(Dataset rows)
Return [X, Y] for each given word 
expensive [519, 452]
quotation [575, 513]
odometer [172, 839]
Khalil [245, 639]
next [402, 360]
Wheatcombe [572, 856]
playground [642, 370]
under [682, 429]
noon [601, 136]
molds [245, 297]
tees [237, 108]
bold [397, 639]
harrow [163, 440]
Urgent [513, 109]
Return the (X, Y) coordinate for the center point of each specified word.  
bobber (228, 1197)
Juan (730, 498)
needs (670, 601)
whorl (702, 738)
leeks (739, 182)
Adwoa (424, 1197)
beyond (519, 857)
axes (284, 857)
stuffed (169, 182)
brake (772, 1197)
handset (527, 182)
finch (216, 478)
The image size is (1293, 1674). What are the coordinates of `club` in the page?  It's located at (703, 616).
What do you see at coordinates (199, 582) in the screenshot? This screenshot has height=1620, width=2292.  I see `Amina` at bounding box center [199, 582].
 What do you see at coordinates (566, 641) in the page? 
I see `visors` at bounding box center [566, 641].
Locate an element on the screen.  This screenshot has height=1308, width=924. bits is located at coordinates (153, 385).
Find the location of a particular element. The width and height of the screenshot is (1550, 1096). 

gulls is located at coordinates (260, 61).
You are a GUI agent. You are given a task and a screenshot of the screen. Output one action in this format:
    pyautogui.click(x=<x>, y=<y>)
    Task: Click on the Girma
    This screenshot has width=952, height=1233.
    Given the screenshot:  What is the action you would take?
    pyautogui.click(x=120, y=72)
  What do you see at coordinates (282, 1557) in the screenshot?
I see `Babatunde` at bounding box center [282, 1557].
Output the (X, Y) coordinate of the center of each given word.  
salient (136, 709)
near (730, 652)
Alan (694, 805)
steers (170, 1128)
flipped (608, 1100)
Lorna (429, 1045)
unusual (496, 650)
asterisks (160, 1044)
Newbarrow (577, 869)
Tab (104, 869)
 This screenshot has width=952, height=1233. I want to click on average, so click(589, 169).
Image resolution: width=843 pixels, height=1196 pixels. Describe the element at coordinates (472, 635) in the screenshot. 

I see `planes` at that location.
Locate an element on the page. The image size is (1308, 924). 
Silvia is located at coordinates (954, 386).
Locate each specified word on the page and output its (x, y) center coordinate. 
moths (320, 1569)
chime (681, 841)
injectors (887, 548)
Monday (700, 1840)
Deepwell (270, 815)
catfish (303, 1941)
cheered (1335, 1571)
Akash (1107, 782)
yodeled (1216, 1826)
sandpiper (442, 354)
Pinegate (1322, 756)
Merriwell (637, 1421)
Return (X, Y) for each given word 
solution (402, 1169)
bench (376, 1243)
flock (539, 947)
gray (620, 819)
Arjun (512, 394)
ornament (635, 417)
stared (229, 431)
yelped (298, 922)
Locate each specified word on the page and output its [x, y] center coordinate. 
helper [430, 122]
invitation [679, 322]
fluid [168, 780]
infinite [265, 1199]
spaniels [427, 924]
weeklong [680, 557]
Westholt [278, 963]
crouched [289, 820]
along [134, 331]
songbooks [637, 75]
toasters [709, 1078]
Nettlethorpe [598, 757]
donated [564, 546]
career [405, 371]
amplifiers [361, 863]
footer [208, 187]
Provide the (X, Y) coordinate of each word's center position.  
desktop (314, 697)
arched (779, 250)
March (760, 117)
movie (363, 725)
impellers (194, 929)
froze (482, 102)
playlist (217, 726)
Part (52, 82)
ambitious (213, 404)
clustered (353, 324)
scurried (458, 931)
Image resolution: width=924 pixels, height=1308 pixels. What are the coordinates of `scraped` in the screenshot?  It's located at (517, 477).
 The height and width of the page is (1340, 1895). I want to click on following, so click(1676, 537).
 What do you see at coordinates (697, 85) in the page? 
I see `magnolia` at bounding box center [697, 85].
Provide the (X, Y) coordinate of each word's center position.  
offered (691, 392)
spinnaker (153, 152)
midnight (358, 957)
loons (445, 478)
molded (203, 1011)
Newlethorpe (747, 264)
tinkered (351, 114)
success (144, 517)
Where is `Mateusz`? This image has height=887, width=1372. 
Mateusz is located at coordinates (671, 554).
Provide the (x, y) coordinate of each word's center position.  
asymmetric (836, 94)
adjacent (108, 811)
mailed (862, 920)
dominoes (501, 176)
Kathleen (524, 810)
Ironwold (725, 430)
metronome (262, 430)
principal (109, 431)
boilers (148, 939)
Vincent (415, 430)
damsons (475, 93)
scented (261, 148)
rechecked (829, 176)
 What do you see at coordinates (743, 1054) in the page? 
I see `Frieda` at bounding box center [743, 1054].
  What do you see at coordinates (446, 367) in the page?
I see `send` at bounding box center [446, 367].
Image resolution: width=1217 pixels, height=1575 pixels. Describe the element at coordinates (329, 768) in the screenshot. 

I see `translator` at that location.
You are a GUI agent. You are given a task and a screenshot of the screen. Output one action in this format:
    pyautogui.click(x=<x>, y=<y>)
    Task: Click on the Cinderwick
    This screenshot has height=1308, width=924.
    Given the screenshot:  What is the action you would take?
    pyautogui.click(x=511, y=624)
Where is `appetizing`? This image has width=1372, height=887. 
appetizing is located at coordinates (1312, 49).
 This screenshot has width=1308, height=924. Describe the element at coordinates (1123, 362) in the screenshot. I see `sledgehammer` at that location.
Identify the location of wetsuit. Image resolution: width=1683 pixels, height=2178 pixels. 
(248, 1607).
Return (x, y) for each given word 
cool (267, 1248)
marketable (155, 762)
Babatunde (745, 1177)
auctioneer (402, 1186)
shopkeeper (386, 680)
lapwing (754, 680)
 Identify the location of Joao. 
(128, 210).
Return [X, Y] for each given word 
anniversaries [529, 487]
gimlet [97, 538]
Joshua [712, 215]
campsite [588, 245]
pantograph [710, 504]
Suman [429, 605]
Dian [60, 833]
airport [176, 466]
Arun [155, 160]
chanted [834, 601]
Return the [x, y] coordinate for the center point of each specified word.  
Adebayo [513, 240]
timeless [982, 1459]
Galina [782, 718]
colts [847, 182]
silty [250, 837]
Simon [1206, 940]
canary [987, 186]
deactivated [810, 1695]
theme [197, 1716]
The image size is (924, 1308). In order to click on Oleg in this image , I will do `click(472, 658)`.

■ **SHORT PROBLEM**
Render all of the data above as a numbered list, one line per item, and leave out any blank lines.

■ **RESULT**
1. Return [X, Y] for each given word 
2. expensive [519, 452]
3. quotation [575, 513]
4. odometer [172, 839]
5. Khalil [245, 639]
6. next [402, 360]
7. Wheatcombe [572, 856]
8. playground [642, 370]
9. under [682, 429]
10. noon [601, 136]
11. molds [245, 297]
12. tees [237, 108]
13. bold [397, 639]
14. harrow [163, 440]
15. Urgent [513, 109]
16. Return the (X, Y) coordinate for the center point of each specified word.  
17. bobber (228, 1197)
18. Juan (730, 498)
19. needs (670, 601)
20. whorl (702, 738)
21. leeks (739, 182)
22. Adwoa (424, 1197)
23. beyond (519, 857)
24. axes (284, 857)
25. stuffed (169, 182)
26. brake (772, 1197)
27. handset (527, 182)
28. finch (216, 478)
29. The image size is (1293, 1674). What are the coordinates of `club` in the page?  It's located at (703, 616).
30. What do you see at coordinates (199, 582) in the screenshot? This screenshot has height=1620, width=2292.  I see `Amina` at bounding box center [199, 582].
31.  What do you see at coordinates (566, 641) in the page? 
32. I see `visors` at bounding box center [566, 641].
33. Locate an element on the screen.  This screenshot has height=1308, width=924. bits is located at coordinates (153, 385).
34. Find the location of a particular element. The width and height of the screenshot is (1550, 1096). 
35. gulls is located at coordinates (260, 61).
36. You are a GUI agent. You are given a task and a screenshot of the screen. Output one action in this format:
37.     pyautogui.click(x=<x>, y=<y>)
38.     Task: Click on the Girma
39.     This screenshot has width=952, height=1233.
40.     Given the screenshot:  What is the action you would take?
41.     pyautogui.click(x=120, y=72)
42.   What do you see at coordinates (282, 1557) in the screenshot?
43. I see `Babatunde` at bounding box center [282, 1557].
44. Output the (X, Y) coordinate of the center of each given word.  
45. salient (136, 709)
46. near (730, 652)
47. Alan (694, 805)
48. steers (170, 1128)
49. flipped (608, 1100)
50. Lorna (429, 1045)
51. unusual (496, 650)
52. asterisks (160, 1044)
53. Newbarrow (577, 869)
54. Tab (104, 869)
55.  This screenshot has width=952, height=1233. I want to click on average, so click(589, 169).
56. Image resolution: width=843 pixels, height=1196 pixels. Describe the element at coordinates (472, 635) in the screenshot. 
57. I see `planes` at that location.
58. Locate an element on the page. The image size is (1308, 924). 
59. Silvia is located at coordinates (954, 386).
60. Locate each specified word on the page and output its (x, y) center coordinate. 
61. moths (320, 1569)
62. chime (681, 841)
63. injectors (887, 548)
64. Monday (700, 1840)
65. Deepwell (270, 815)
66. catfish (303, 1941)
67. cheered (1335, 1571)
68. Akash (1107, 782)
69. yodeled (1216, 1826)
70. sandpiper (442, 354)
71. Pinegate (1322, 756)
72. Merriwell (637, 1421)
73. Return (X, Y) for each given word 
74. solution (402, 1169)
75. bench (376, 1243)
76. flock (539, 947)
77. gray (620, 819)
78. Arjun (512, 394)
79. ornament (635, 417)
80. stared (229, 431)
81. yelped (298, 922)
82. Locate each specified word on the page and output its [x, y] center coordinate. 
83. helper [430, 122]
84. invitation [679, 322]
85. fluid [168, 780]
86. infinite [265, 1199]
87. spaniels [427, 924]
88. weeklong [680, 557]
89. Westholt [278, 963]
90. crouched [289, 820]
91. along [134, 331]
92. songbooks [637, 75]
93. toasters [709, 1078]
94. Nettlethorpe [598, 757]
95. donated [564, 546]
96. career [405, 371]
97. amplifiers [361, 863]
98. footer [208, 187]
99. Provide the (X, Y) coordinate of each word's center position.  
100. desktop (314, 697)
101. arched (779, 250)
102. March (760, 117)
103. movie (363, 725)
104. impellers (194, 929)
105. froze (482, 102)
106. playlist (217, 726)
107. Part (52, 82)
108. ambitious (213, 404)
109. clustered (353, 324)
110. scurried (458, 931)
111. Image resolution: width=924 pixels, height=1308 pixels. What are the coordinates of `scraped` in the screenshot?  It's located at (517, 477).
112.  The height and width of the page is (1340, 1895). I want to click on following, so click(1676, 537).
113.  What do you see at coordinates (697, 85) in the page? 
114. I see `magnolia` at bounding box center [697, 85].
115. Provide the (X, Y) coordinate of each word's center position.  
116. offered (691, 392)
117. spinnaker (153, 152)
118. midnight (358, 957)
119. loons (445, 478)
120. molded (203, 1011)
121. Newlethorpe (747, 264)
122. tinkered (351, 114)
123. success (144, 517)
124. Where is `Mateusz`? This image has height=887, width=1372. 
125. Mateusz is located at coordinates (671, 554).
126. Provide the (x, y) coordinate of each word's center position.  
127. asymmetric (836, 94)
128. adjacent (108, 811)
129. mailed (862, 920)
130. dominoes (501, 176)
131. Kathleen (524, 810)
132. Ironwold (725, 430)
133. metronome (262, 430)
134. principal (109, 431)
135. boilers (148, 939)
136. Vincent (415, 430)
137. damsons (475, 93)
138. scented (261, 148)
139. rechecked (829, 176)
140.  What do you see at coordinates (743, 1054) in the page? 
141. I see `Frieda` at bounding box center [743, 1054].
142.   What do you see at coordinates (446, 367) in the page?
143. I see `send` at bounding box center [446, 367].
144. Image resolution: width=1217 pixels, height=1575 pixels. Describe the element at coordinates (329, 768) in the screenshot. 
145. I see `translator` at that location.
146. You are a GUI agent. You are given a task and a screenshot of the screen. Output one action in this format:
147.     pyautogui.click(x=<x>, y=<y>)
148.     Task: Click on the Cinderwick
149.     This screenshot has height=1308, width=924.
150.     Given the screenshot:  What is the action you would take?
151.     pyautogui.click(x=511, y=624)
152. Where is `appetizing`? This image has width=1372, height=887. 
153. appetizing is located at coordinates (1312, 49).
154.  This screenshot has width=1308, height=924. Describe the element at coordinates (1123, 362) in the screenshot. I see `sledgehammer` at that location.
155. Identify the location of wetsuit. Image resolution: width=1683 pixels, height=2178 pixels. 
156. (248, 1607).
157. Return (x, y) for each given word 
158. cool (267, 1248)
159. marketable (155, 762)
160. Babatunde (745, 1177)
161. auctioneer (402, 1186)
162. shopkeeper (386, 680)
163. lapwing (754, 680)
164.  Identify the location of Joao. 
165. (128, 210).
166. Return [X, Y] for each given word 
167. anniversaries [529, 487]
168. gimlet [97, 538]
169. Joshua [712, 215]
170. campsite [588, 245]
171. pantograph [710, 504]
172. Suman [429, 605]
173. Dian [60, 833]
174. airport [176, 466]
175. Arun [155, 160]
176. chanted [834, 601]
177. Return the [x, y] coordinate for the center point of each specified word.  
178. Adebayo [513, 240]
179. timeless [982, 1459]
180. Galina [782, 718]
181. colts [847, 182]
182. silty [250, 837]
183. Simon [1206, 940]
184. canary [987, 186]
185. deactivated [810, 1695]
186. theme [197, 1716]
187. The image size is (924, 1308). In order to click on Oleg in this image , I will do `click(472, 658)`.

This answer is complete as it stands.